[Structured diff data]
───
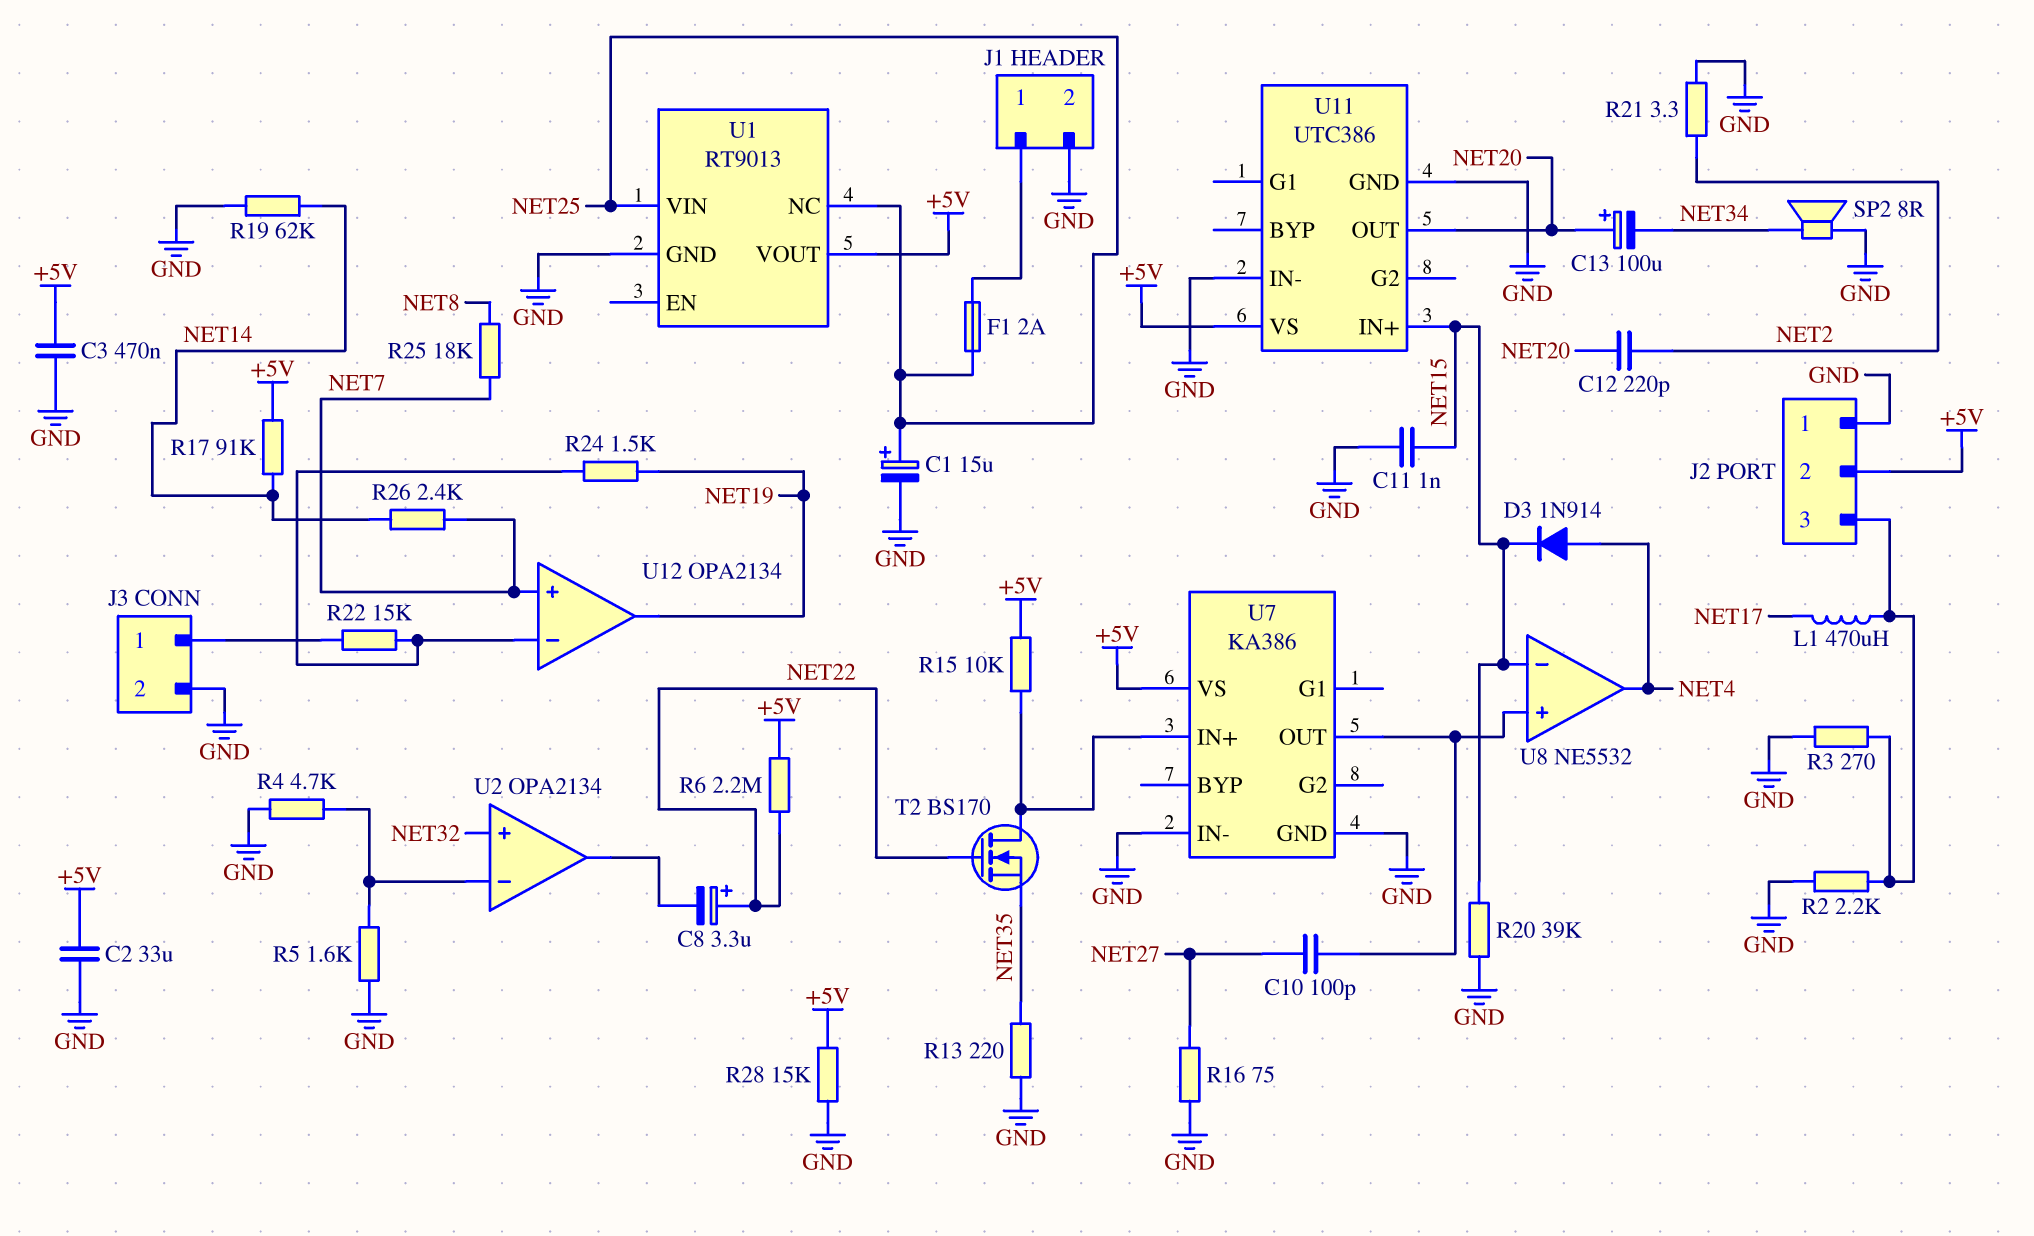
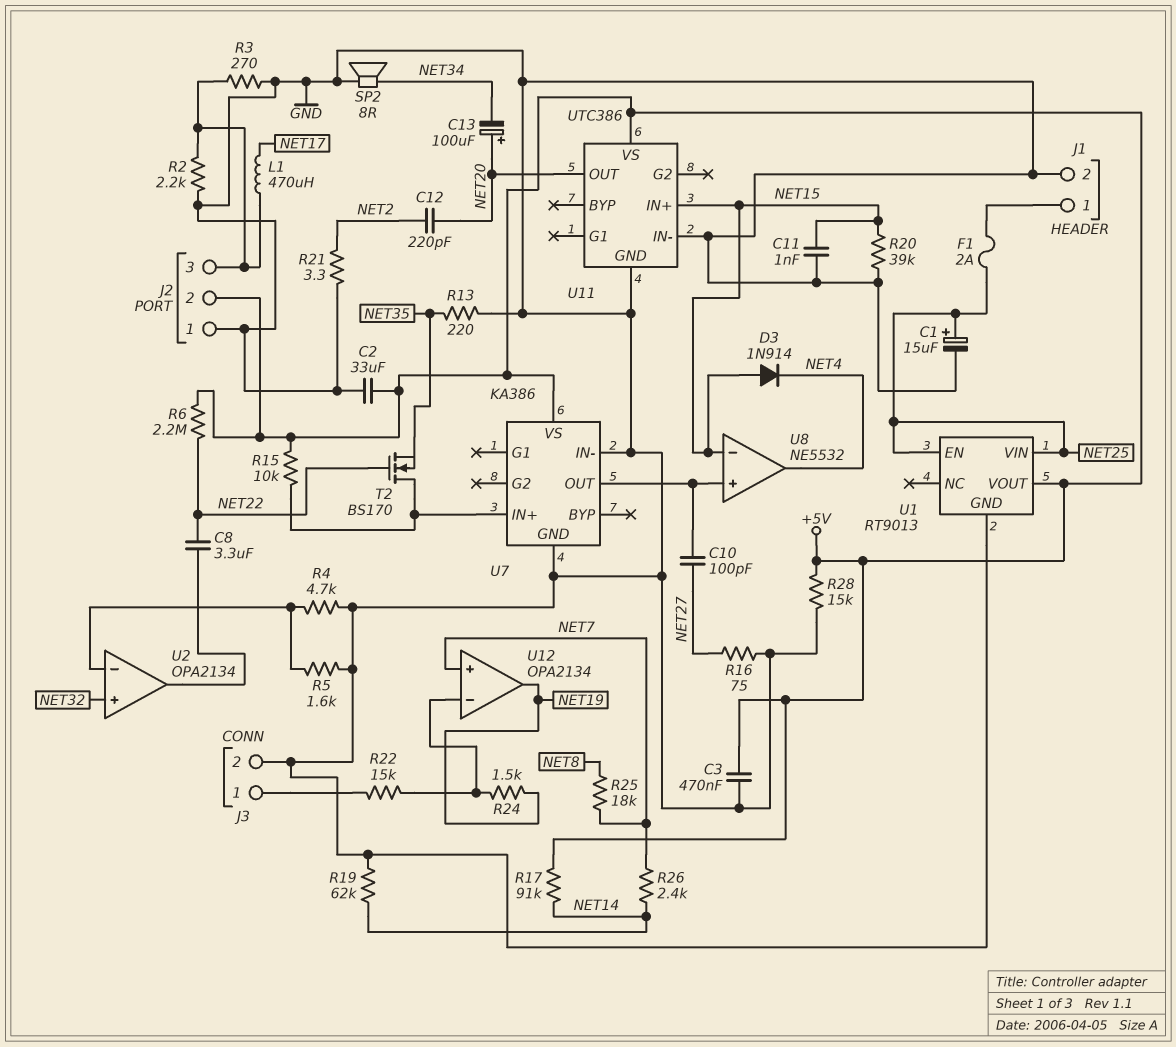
C8: 3.3uF (plus NET22, minus U2/out) -> 3.3uF (NET22, U2/out)
D3: diode 1N914 (A NET4, K NET15) -> diode 1N914 (A NET15, K NET4)
U1 pin EN: none -> NET25
U1 pin NC: NET25 -> none

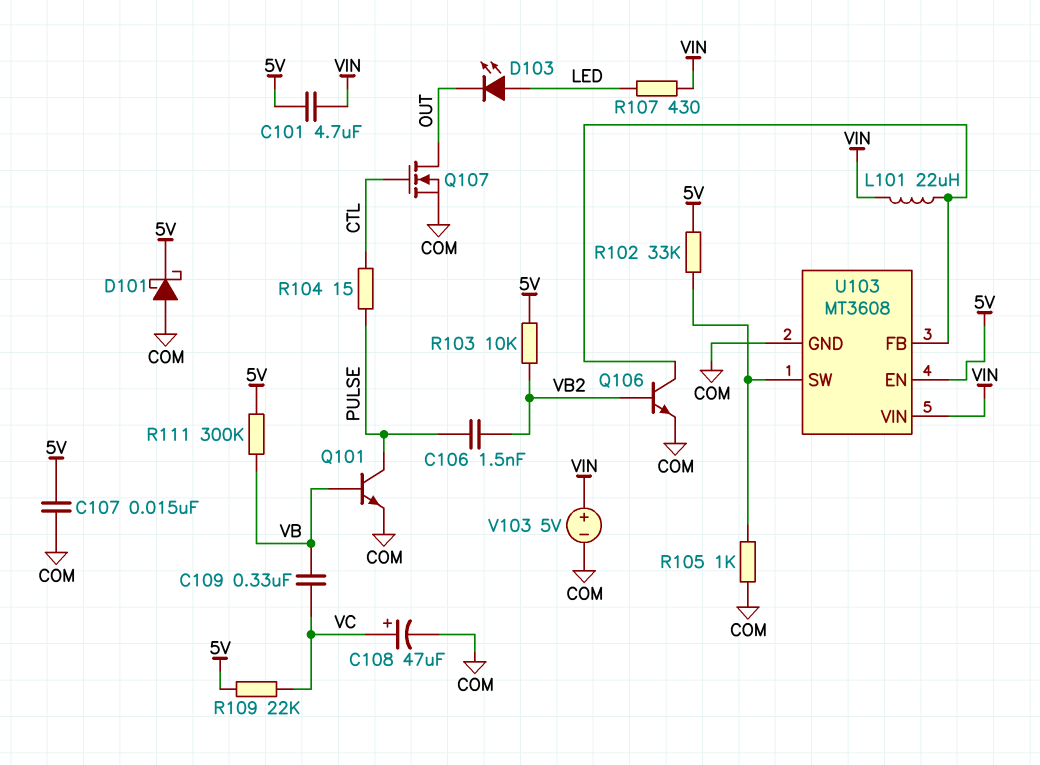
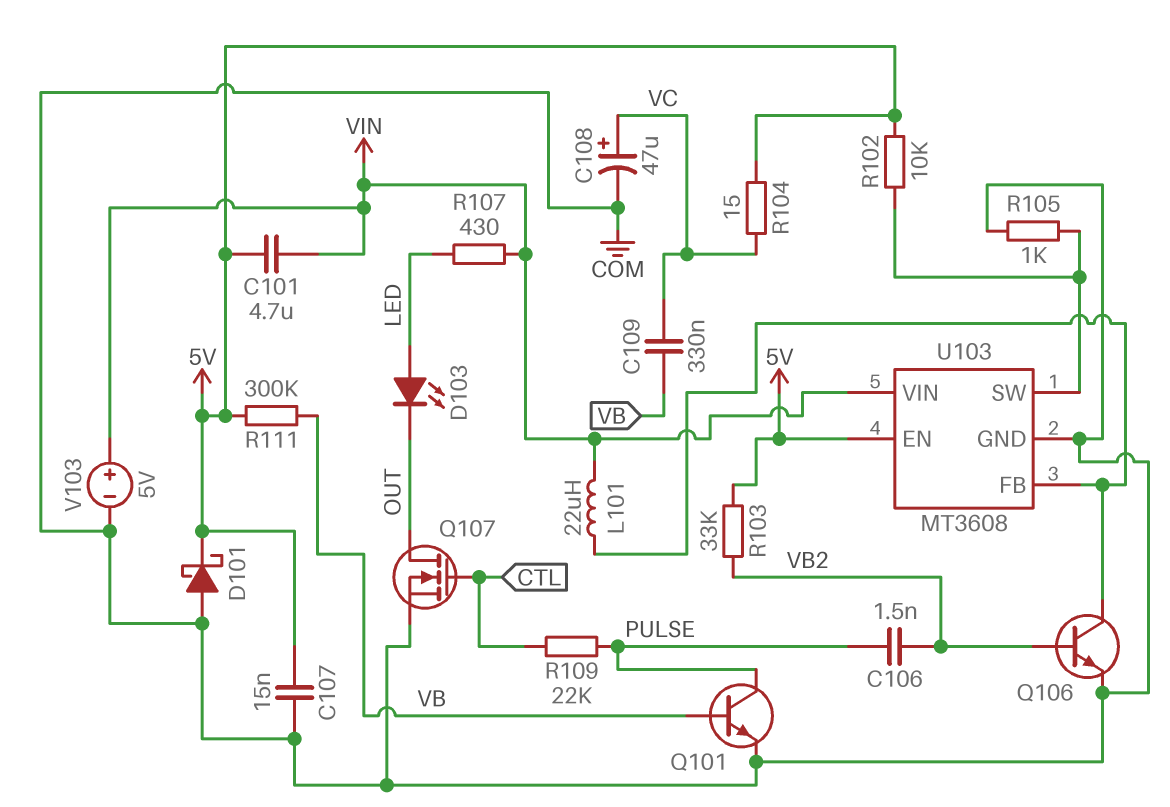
R102: 33k (5V, U103/SW) -> 10k (5V, U103/SW)
R103: 10k (5V, VB2) -> 33k (5V, VB2)
R104: 15 (CTL, PULSE) -> 15 (5V, VC)
R109: 22k (5V, VC) -> 22k (CTL, PULSE)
───
**Task goal**. Give an exact reproduction of the lines from the one with "R103: 10k (5V, VB2) -> 33k (5V, VB2)" to the final line of the entries, including both.

**Reply**.
R103: 10k (5V, VB2) -> 33k (5V, VB2)
R104: 15 (CTL, PULSE) -> 15 (5V, VC)
R109: 22k (5V, VC) -> 22k (CTL, PULSE)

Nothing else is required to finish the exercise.